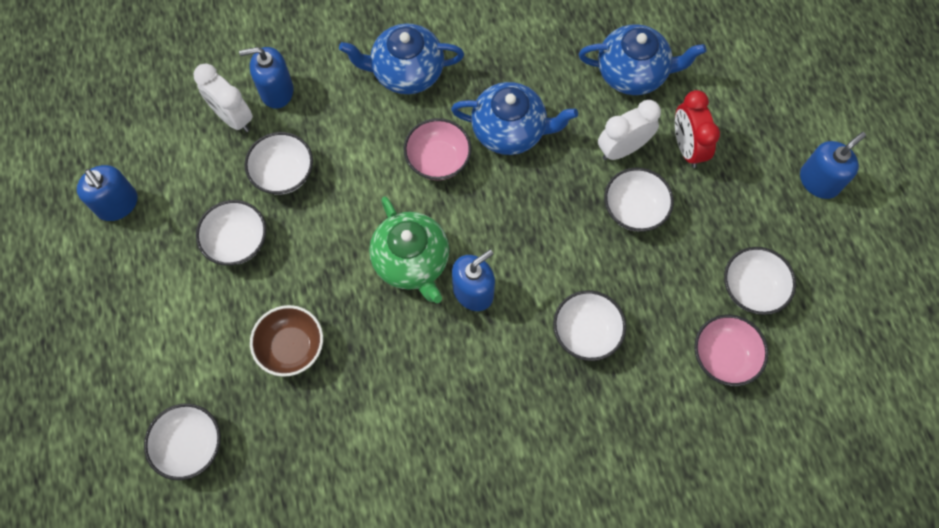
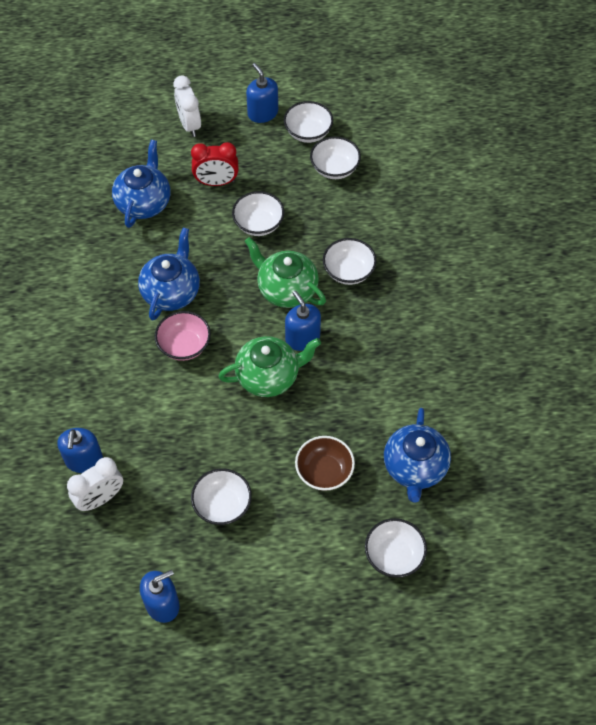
camera: 80 degrees left, 10 degrees down
(283, 173) = (167, 462): white bowl -> white bowl (308, 132)
(406, 72) = (96, 357): blue teapot -> blue teapot (415, 467)
(541, 260) = (286, 289): none -> green teapot
(622, 149) = (207, 221): white clock -> white clock (189, 125)
(723, 356) = (380, 195): pink bowl -> none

####

**What the task requires:** Quote every line from the line containing "(406, 72) = (96, 357): blue" through the closing line of the listing, including both.

**Written solution:**
(406, 72) = (96, 357): blue teapot -> blue teapot (415, 467)
(541, 260) = (286, 289): none -> green teapot
(622, 149) = (207, 221): white clock -> white clock (189, 125)
(723, 356) = (380, 195): pink bowl -> none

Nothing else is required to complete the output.